_Directions_
Where the records below have a line with "black", that line is to be copied.

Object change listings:
⟨

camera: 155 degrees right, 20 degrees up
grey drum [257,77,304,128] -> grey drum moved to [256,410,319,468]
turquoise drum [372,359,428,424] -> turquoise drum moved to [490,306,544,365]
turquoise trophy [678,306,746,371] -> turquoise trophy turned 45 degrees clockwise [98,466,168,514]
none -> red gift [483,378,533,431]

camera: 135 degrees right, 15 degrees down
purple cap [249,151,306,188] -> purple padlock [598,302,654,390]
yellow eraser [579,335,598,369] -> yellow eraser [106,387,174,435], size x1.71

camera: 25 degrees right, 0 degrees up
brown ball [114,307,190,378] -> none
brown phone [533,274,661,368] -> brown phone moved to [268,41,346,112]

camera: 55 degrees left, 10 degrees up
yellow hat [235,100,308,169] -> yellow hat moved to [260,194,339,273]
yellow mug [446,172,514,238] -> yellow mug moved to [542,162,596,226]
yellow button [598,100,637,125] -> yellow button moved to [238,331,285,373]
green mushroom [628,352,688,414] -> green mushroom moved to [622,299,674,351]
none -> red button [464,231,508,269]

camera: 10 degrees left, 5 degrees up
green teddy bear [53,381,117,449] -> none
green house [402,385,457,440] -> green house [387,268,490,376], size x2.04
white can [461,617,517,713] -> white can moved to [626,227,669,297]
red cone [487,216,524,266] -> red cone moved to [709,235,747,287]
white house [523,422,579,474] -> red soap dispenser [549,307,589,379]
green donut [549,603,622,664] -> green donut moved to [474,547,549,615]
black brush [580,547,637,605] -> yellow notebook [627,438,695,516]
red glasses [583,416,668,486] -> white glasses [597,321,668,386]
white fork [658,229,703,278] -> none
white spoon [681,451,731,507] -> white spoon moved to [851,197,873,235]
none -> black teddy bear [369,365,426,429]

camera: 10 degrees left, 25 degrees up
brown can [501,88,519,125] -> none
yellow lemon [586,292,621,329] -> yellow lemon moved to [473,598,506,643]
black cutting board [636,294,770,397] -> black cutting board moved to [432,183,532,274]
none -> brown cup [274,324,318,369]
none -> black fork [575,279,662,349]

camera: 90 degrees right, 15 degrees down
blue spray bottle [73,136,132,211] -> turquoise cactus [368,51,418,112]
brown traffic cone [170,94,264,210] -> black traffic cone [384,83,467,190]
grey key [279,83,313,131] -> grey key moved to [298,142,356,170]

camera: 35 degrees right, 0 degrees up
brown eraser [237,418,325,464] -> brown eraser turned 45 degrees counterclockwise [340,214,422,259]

⟩

_Your solution_
black brush [580,547,637,605] -> yellow notebook [627,438,695,516]
none -> black teddy bear [369,365,426,429]
black cutting board [636,294,770,397] -> black cutting board moved to [432,183,532,274]
none -> black fork [575,279,662,349]
brown traffic cone [170,94,264,210] -> black traffic cone [384,83,467,190]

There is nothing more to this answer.